[Work to be completed]:
The exercise asks for every line of the data to be reproduced exactly.

Content revision data

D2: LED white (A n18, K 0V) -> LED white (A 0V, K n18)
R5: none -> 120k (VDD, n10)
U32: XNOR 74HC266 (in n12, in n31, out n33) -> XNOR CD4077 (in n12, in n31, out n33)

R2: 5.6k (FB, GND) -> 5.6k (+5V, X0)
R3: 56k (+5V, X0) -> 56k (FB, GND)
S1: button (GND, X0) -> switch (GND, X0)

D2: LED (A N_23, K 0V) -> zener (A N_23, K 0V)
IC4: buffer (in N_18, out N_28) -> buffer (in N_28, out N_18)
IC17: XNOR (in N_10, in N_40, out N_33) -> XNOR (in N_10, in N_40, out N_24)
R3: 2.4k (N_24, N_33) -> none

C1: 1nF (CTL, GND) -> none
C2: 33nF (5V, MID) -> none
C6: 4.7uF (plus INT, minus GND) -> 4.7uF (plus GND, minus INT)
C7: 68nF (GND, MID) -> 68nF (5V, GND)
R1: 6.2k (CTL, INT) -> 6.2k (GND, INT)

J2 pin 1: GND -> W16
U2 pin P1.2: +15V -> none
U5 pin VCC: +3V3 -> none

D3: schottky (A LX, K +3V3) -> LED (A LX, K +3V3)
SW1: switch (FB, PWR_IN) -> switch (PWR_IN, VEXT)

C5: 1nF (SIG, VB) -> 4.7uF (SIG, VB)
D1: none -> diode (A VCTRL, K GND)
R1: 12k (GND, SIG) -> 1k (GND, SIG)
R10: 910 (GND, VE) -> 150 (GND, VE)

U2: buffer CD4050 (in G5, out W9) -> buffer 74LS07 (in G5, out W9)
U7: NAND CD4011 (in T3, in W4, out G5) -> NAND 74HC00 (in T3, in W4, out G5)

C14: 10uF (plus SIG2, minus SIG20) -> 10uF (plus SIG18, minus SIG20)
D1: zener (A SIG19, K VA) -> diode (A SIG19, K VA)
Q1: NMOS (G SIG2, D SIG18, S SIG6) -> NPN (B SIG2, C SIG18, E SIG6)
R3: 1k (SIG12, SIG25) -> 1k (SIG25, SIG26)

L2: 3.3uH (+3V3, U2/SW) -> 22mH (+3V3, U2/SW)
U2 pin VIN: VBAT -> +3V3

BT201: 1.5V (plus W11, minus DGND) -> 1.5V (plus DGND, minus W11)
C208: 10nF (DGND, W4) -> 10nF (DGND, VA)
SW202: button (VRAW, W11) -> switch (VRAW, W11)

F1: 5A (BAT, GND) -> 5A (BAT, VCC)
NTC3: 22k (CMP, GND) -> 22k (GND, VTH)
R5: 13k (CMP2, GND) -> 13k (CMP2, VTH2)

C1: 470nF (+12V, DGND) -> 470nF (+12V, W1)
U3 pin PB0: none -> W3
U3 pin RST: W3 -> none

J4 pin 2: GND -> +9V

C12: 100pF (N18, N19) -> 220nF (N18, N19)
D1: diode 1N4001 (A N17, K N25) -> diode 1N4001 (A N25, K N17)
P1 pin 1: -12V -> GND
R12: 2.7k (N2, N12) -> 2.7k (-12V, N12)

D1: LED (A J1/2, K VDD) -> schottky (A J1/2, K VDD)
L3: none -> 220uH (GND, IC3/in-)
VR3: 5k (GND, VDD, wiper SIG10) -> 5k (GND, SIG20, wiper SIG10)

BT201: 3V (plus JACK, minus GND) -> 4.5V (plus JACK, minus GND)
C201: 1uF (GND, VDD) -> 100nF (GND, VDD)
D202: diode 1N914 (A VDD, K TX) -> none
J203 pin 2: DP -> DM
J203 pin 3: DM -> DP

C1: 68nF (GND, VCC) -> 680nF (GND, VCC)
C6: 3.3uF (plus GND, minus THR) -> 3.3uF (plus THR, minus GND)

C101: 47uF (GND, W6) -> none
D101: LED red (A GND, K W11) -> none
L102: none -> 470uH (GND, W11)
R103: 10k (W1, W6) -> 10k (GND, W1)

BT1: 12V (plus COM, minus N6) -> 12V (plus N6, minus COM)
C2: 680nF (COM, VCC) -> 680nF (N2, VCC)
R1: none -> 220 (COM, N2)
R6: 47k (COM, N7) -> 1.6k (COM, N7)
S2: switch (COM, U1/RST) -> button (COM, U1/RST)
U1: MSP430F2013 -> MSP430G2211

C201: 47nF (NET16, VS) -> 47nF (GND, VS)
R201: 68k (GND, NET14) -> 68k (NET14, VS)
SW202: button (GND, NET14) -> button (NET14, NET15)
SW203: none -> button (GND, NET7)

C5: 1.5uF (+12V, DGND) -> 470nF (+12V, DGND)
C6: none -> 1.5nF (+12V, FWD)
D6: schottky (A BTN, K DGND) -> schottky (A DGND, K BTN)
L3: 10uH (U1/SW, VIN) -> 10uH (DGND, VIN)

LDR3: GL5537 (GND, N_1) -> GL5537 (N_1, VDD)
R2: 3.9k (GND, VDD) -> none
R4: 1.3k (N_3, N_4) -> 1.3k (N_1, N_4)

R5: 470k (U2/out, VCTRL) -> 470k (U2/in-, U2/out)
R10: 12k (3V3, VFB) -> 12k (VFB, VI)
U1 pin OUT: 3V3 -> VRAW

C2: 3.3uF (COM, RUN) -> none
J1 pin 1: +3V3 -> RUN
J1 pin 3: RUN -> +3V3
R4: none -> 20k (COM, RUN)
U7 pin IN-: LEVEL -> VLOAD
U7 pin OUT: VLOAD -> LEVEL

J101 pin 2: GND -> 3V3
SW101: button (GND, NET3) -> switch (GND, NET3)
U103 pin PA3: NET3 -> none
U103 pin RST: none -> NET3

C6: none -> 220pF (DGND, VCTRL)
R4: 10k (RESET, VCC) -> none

[Output for this exercise]:
D2: LED white (A n18, K 0V) -> LED white (A 0V, K n18)
R5: none -> 120k (VDD, n10)
U32: XNOR 74HC266 (in n12, in n31, out n33) -> XNOR CD4077 (in n12, in n31, out n33)

R2: 5.6k (FB, GND) -> 5.6k (+5V, X0)
R3: 56k (+5V, X0) -> 56k (FB, GND)
S1: button (GND, X0) -> switch (GND, X0)

D2: LED (A N_23, K 0V) -> zener (A N_23, K 0V)
IC4: buffer (in N_18, out N_28) -> buffer (in N_28, out N_18)
IC17: XNOR (in N_10, in N_40, out N_33) -> XNOR (in N_10, in N_40, out N_24)
R3: 2.4k (N_24, N_33) -> none

C1: 1nF (CTL, GND) -> none
C2: 33nF (5V, MID) -> none
C6: 4.7uF (plus INT, minus GND) -> 4.7uF (plus GND, minus INT)
C7: 68nF (GND, MID) -> 68nF (5V, GND)
R1: 6.2k (CTL, INT) -> 6.2k (GND, INT)

J2 pin 1: GND -> W16
U2 pin P1.2: +15V -> none
U5 pin VCC: +3V3 -> none

D3: schottky (A LX, K +3V3) -> LED (A LX, K +3V3)
SW1: switch (FB, PWR_IN) -> switch (PWR_IN, VEXT)

C5: 1nF (SIG, VB) -> 4.7uF (SIG, VB)
D1: none -> diode (A VCTRL, K GND)
R1: 12k (GND, SIG) -> 1k (GND, SIG)
R10: 910 (GND, VE) -> 150 (GND, VE)

U2: buffer CD4050 (in G5, out W9) -> buffer 74LS07 (in G5, out W9)
U7: NAND CD4011 (in T3, in W4, out G5) -> NAND 74HC00 (in T3, in W4, out G5)

C14: 10uF (plus SIG2, minus SIG20) -> 10uF (plus SIG18, minus SIG20)
D1: zener (A SIG19, K VA) -> diode (A SIG19, K VA)
Q1: NMOS (G SIG2, D SIG18, S SIG6) -> NPN (B SIG2, C SIG18, E SIG6)
R3: 1k (SIG12, SIG25) -> 1k (SIG25, SIG26)

L2: 3.3uH (+3V3, U2/SW) -> 22mH (+3V3, U2/SW)
U2 pin VIN: VBAT -> +3V3

BT201: 1.5V (plus W11, minus DGND) -> 1.5V (plus DGND, minus W11)
C208: 10nF (DGND, W4) -> 10nF (DGND, VA)
SW202: button (VRAW, W11) -> switch (VRAW, W11)

F1: 5A (BAT, GND) -> 5A (BAT, VCC)
NTC3: 22k (CMP, GND) -> 22k (GND, VTH)
R5: 13k (CMP2, GND) -> 13k (CMP2, VTH2)

C1: 470nF (+12V, DGND) -> 470nF (+12V, W1)
U3 pin PB0: none -> W3
U3 pin RST: W3 -> none

J4 pin 2: GND -> +9V

C12: 100pF (N18, N19) -> 220nF (N18, N19)
D1: diode 1N4001 (A N17, K N25) -> diode 1N4001 (A N25, K N17)
P1 pin 1: -12V -> GND
R12: 2.7k (N2, N12) -> 2.7k (-12V, N12)

D1: LED (A J1/2, K VDD) -> schottky (A J1/2, K VDD)
L3: none -> 220uH (GND, IC3/in-)
VR3: 5k (GND, VDD, wiper SIG10) -> 5k (GND, SIG20, wiper SIG10)

BT201: 3V (plus JACK, minus GND) -> 4.5V (plus JACK, minus GND)
C201: 1uF (GND, VDD) -> 100nF (GND, VDD)
D202: diode 1N914 (A VDD, K TX) -> none
J203 pin 2: DP -> DM
J203 pin 3: DM -> DP

C1: 68nF (GND, VCC) -> 680nF (GND, VCC)
C6: 3.3uF (plus GND, minus THR) -> 3.3uF (plus THR, minus GND)

C101: 47uF (GND, W6) -> none
D101: LED red (A GND, K W11) -> none
L102: none -> 470uH (GND, W11)
R103: 10k (W1, W6) -> 10k (GND, W1)

BT1: 12V (plus COM, minus N6) -> 12V (plus N6, minus COM)
C2: 680nF (COM, VCC) -> 680nF (N2, VCC)
R1: none -> 220 (COM, N2)
R6: 47k (COM, N7) -> 1.6k (COM, N7)
S2: switch (COM, U1/RST) -> button (COM, U1/RST)
U1: MSP430F2013 -> MSP430G2211

C201: 47nF (NET16, VS) -> 47nF (GND, VS)
R201: 68k (GND, NET14) -> 68k (NET14, VS)
SW202: button (GND, NET14) -> button (NET14, NET15)
SW203: none -> button (GND, NET7)

C5: 1.5uF (+12V, DGND) -> 470nF (+12V, DGND)
C6: none -> 1.5nF (+12V, FWD)
D6: schottky (A BTN, K DGND) -> schottky (A DGND, K BTN)
L3: 10uH (U1/SW, VIN) -> 10uH (DGND, VIN)

LDR3: GL5537 (GND, N_1) -> GL5537 (N_1, VDD)
R2: 3.9k (GND, VDD) -> none
R4: 1.3k (N_3, N_4) -> 1.3k (N_1, N_4)

R5: 470k (U2/out, VCTRL) -> 470k (U2/in-, U2/out)
R10: 12k (3V3, VFB) -> 12k (VFB, VI)
U1 pin OUT: 3V3 -> VRAW

C2: 3.3uF (COM, RUN) -> none
J1 pin 1: +3V3 -> RUN
J1 pin 3: RUN -> +3V3
R4: none -> 20k (COM, RUN)
U7 pin IN-: LEVEL -> VLOAD
U7 pin OUT: VLOAD -> LEVEL

J101 pin 2: GND -> 3V3
SW101: button (GND, NET3) -> switch (GND, NET3)
U103 pin PA3: NET3 -> none
U103 pin RST: none -> NET3

C6: none -> 220pF (DGND, VCTRL)
R4: 10k (RESET, VCC) -> none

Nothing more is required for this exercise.